▸ EXERCISE REQUIREMENTS
Which lines below contain the word "black"? Copy each one.

▸ Records contained in a dataset
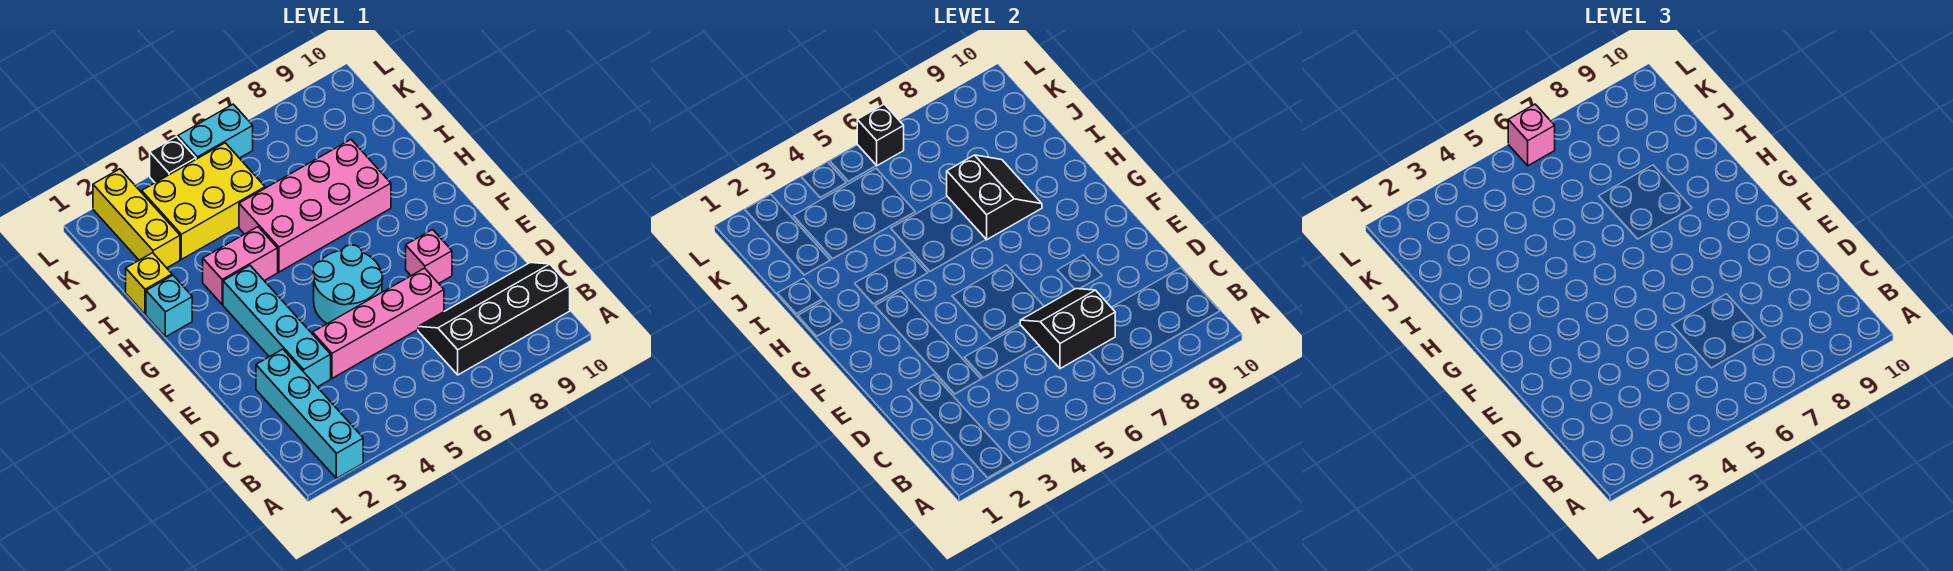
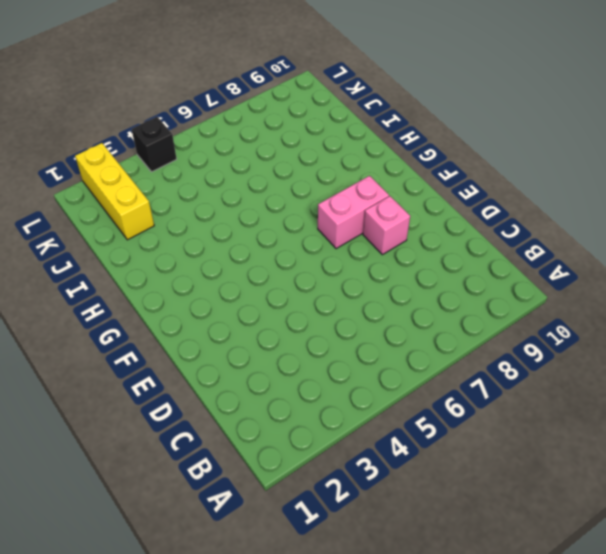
pink brick F7:F8 level 1 -> pink brick H3:H4 level 1
none -> cyan brick A2:D2 level 1
none -> black slope B7:C10 level 1 top B
none -> cyan brick D3:G3 level 1

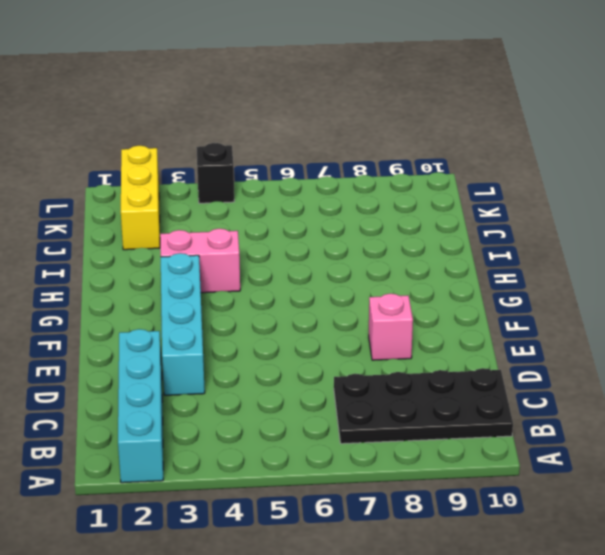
black plate B7:C10 level 1 -> black slope B7:C10 level 1 top B
none -> pink brick D4:D7 level 1
none -> cyan round brick E5:F6 level 1
none -> cyan brick H1 level 1

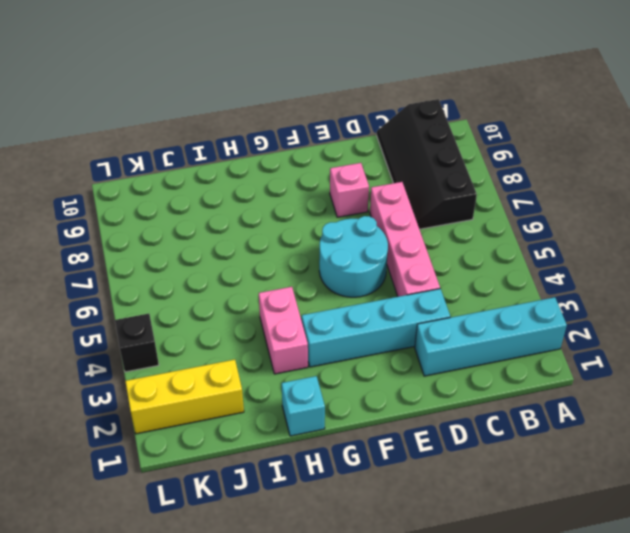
none -> pink brick H5:I8 level 1
none -> yellow brick I1 level 1
none -> yellow brick J3:K5 level 1

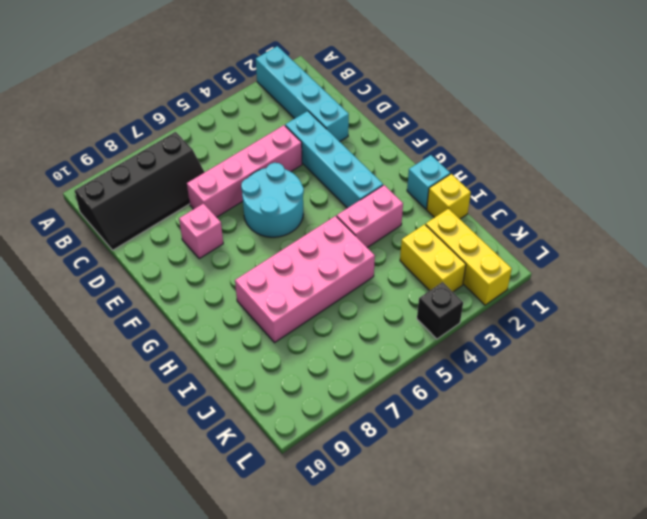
yellow brick J3:K3 level 1 -> yellow brick J3:K5 level 1
none -> cyan brick L5:L6 level 1
none -> black slope C6:D7 level 2 top C
none -> black slope H7:I8 level 2 top 7

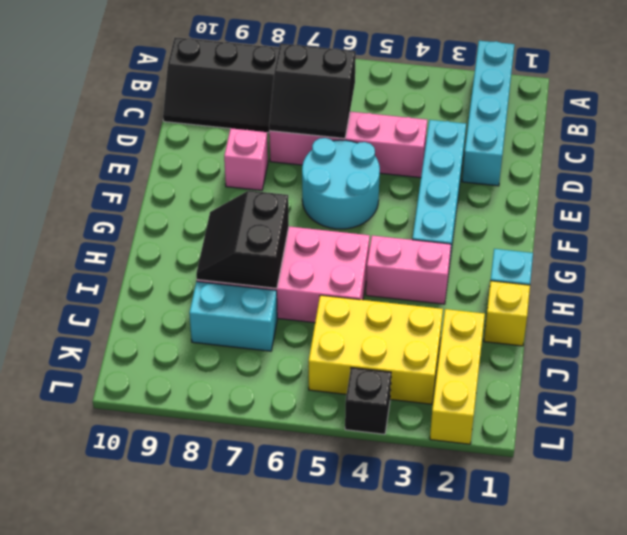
cyan brick J7:J8 level 1 -> cyan brick L5:L6 level 1
none -> black brick L6 level 2
none -> pink brick L6 level 3

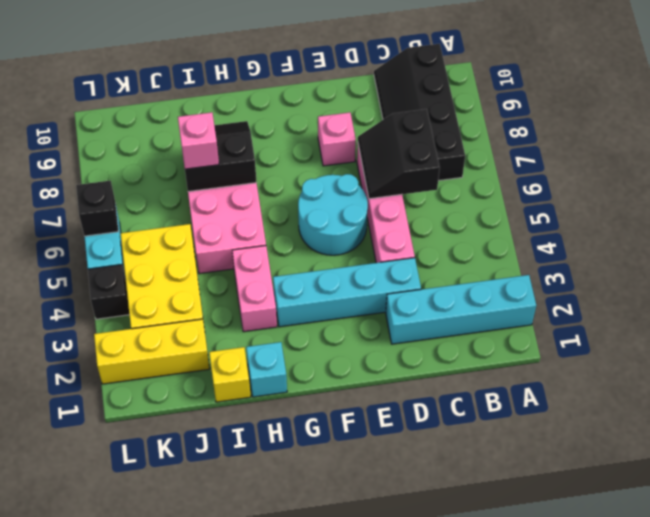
pink brick I7 level 3 -> pink brick L6 level 3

▸ EXERCISE SOLUTION
none -> black slope B7:C10 level 1 top B
black plate B7:C10 level 1 -> black slope B7:C10 level 1 top B
none -> black slope C6:D7 level 2 top C
none -> black slope H7:I8 level 2 top 7
none -> black brick L6 level 2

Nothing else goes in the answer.